Exercise requirements:
Your task is to print all of the entries exactly, though the pictures should not be included.

= Beginning of Section =

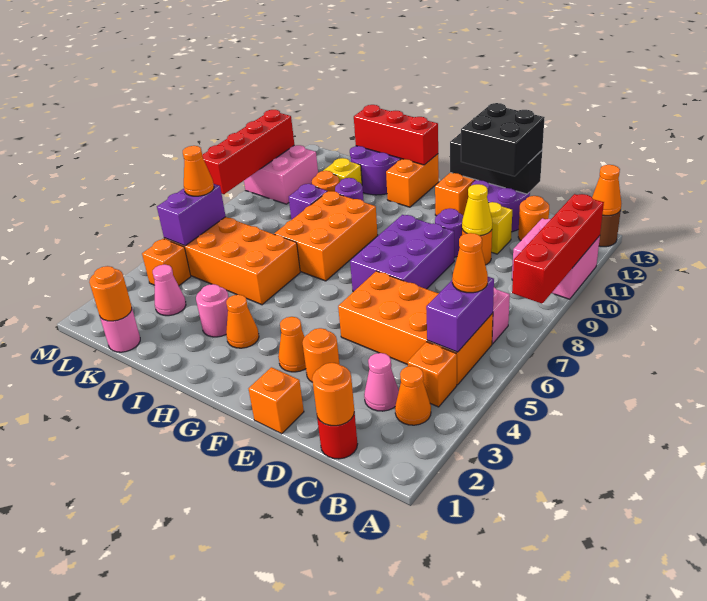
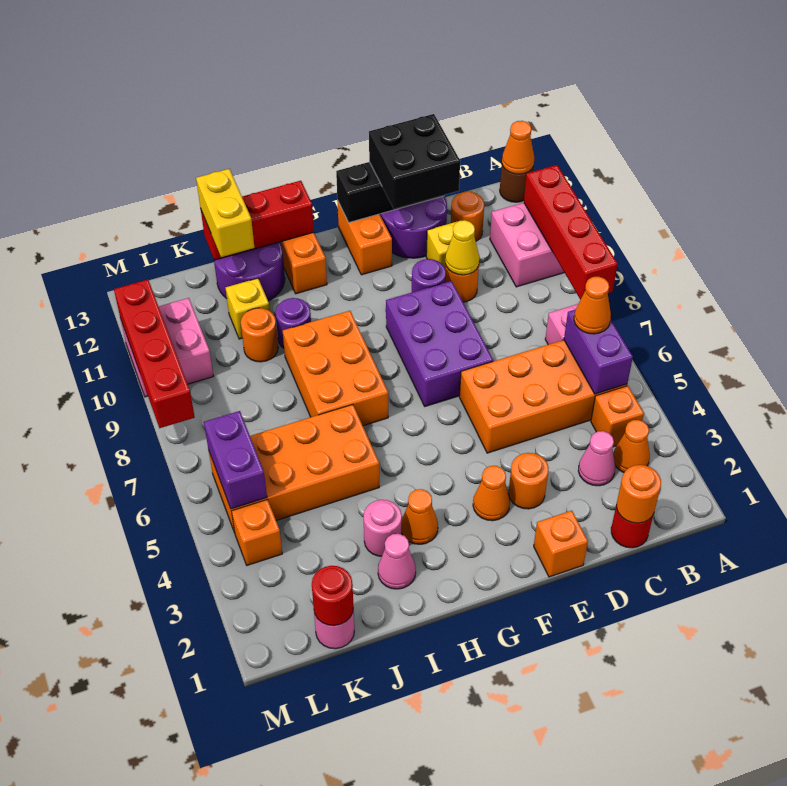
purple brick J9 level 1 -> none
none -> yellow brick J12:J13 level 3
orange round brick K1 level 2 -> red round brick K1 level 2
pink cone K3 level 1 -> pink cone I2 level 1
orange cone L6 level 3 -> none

= End of Section =

Exercise result:
purple brick J9 level 1 -> none
none -> yellow brick J12:J13 level 3
orange round brick K1 level 2 -> red round brick K1 level 2
pink cone K3 level 1 -> pink cone I2 level 1
orange cone L6 level 3 -> none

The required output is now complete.